Directions:
Excluding every picture, print exactly the lines from the one containing "GPS pin RX: D7 -> D5" through the end of the material below, both ends included.

Source data:
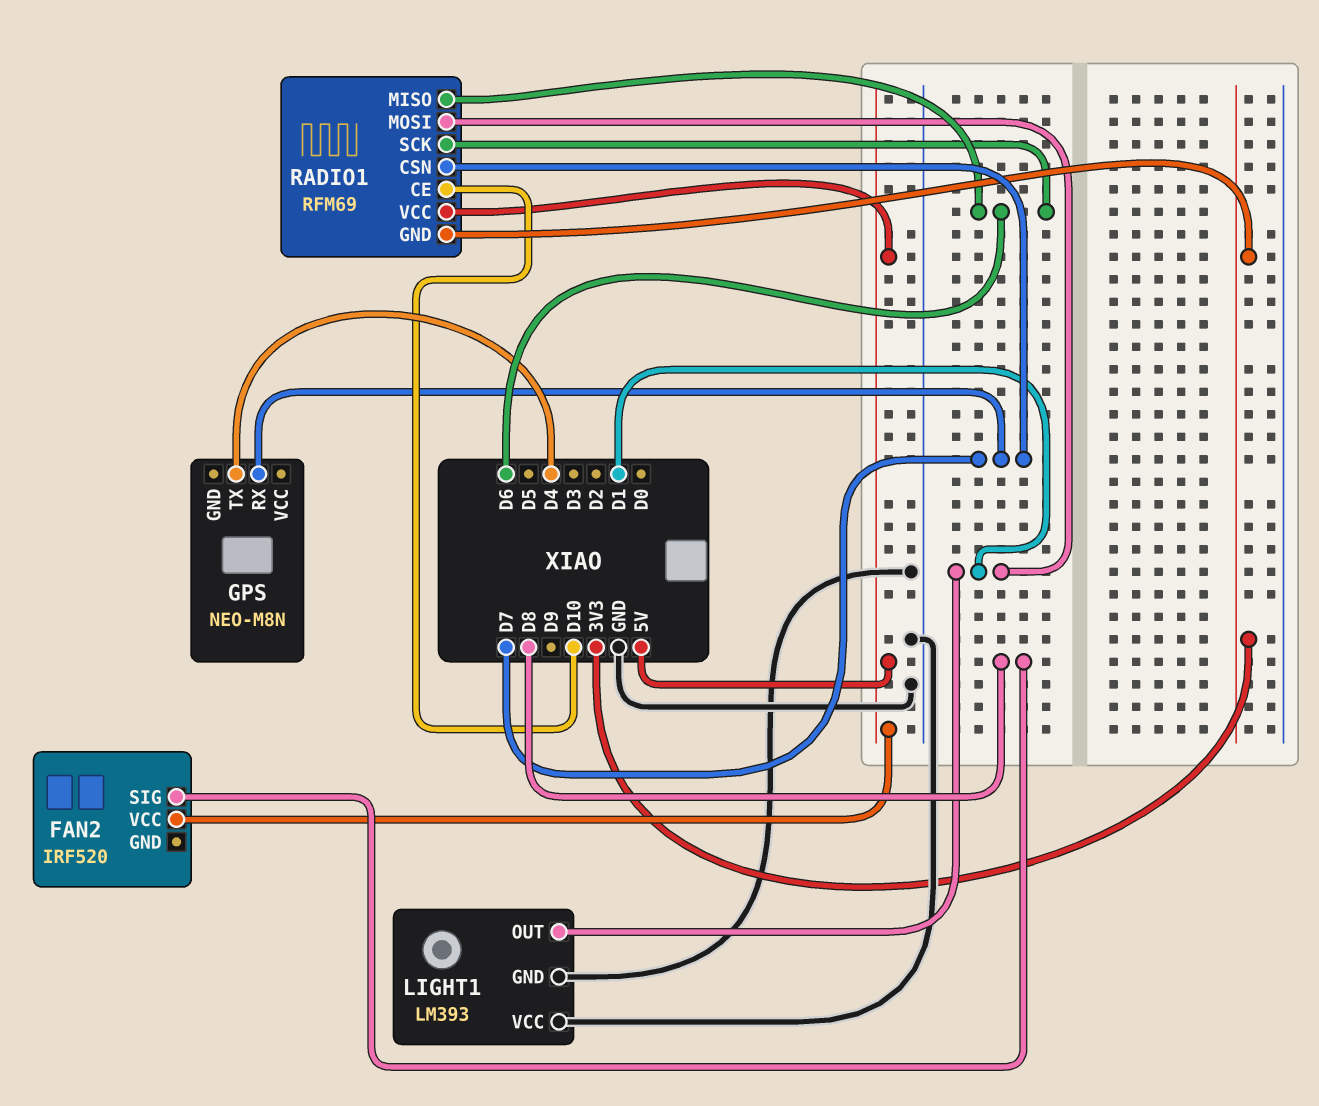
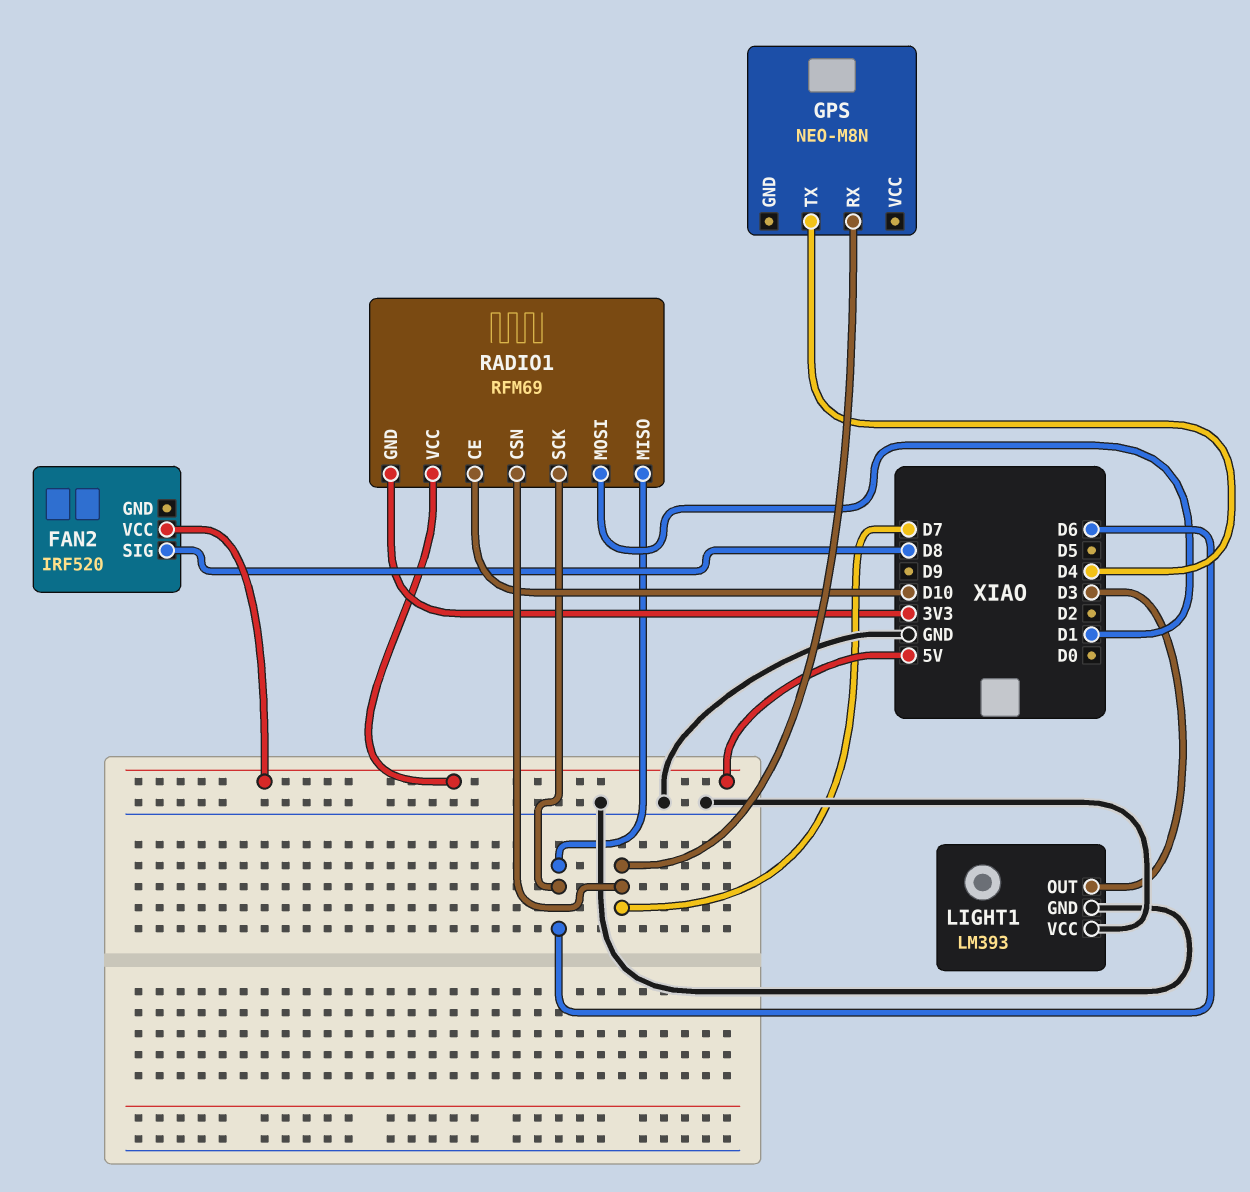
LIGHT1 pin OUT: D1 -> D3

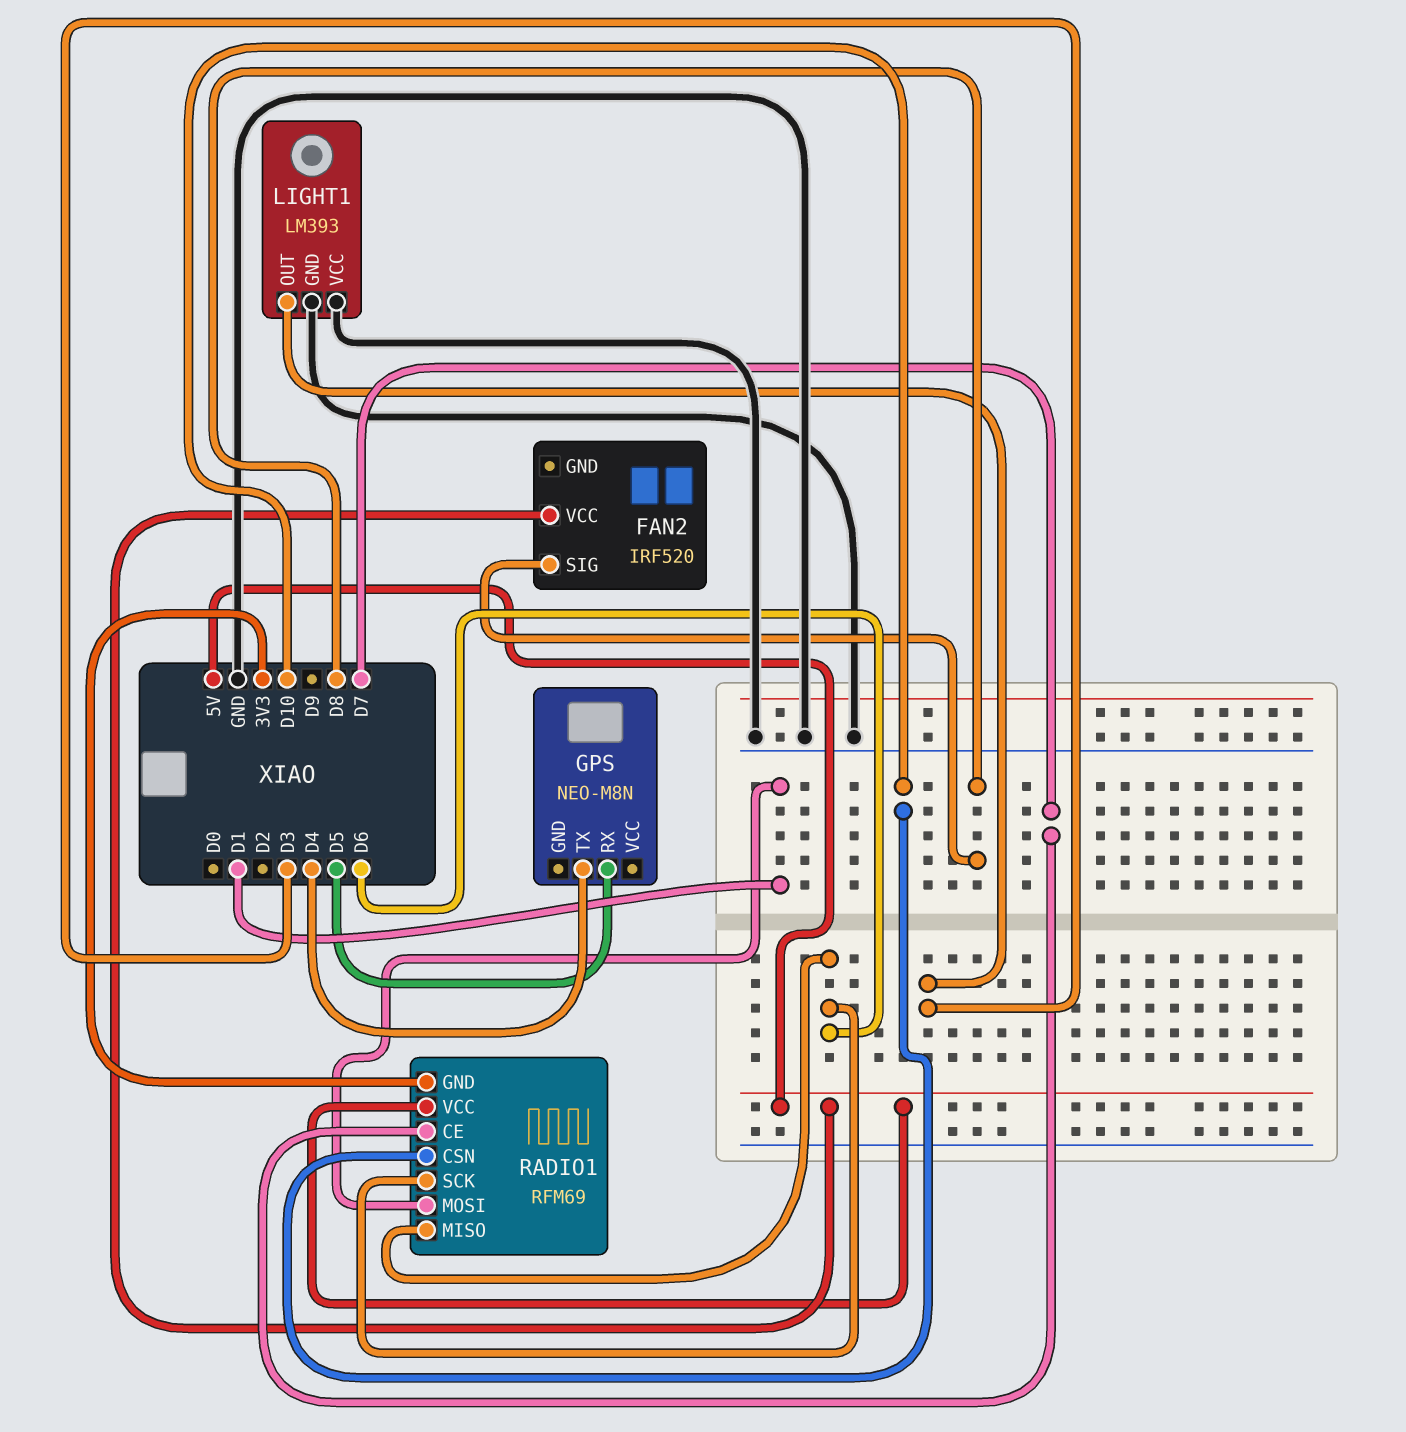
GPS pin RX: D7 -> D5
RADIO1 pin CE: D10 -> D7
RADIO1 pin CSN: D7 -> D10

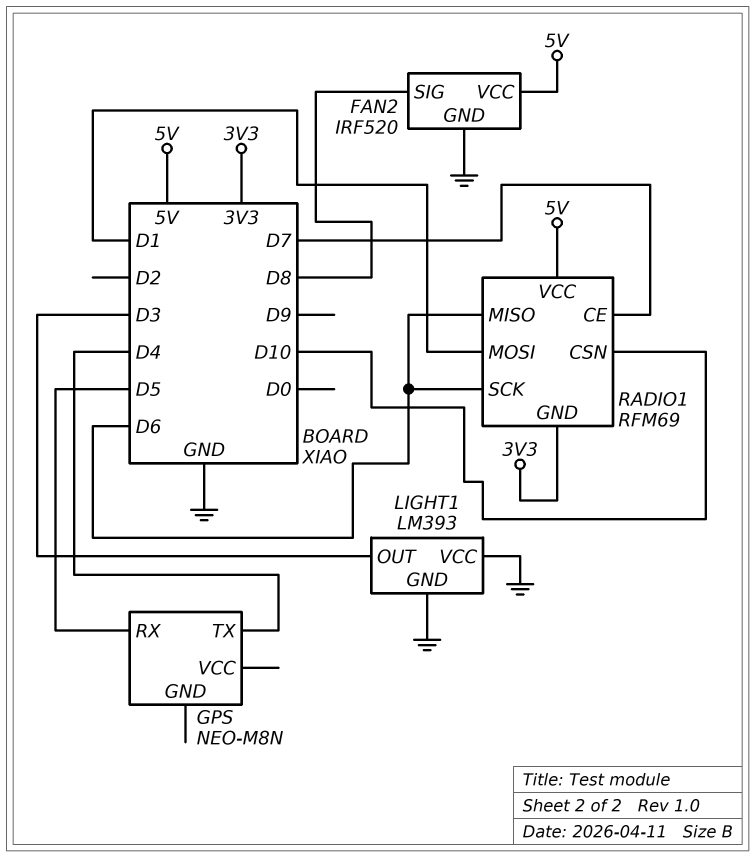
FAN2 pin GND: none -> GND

Solution:
GPS pin RX: D7 -> D5
RADIO1 pin CE: D10 -> D7
RADIO1 pin CSN: D7 -> D10

FAN2 pin GND: none -> GND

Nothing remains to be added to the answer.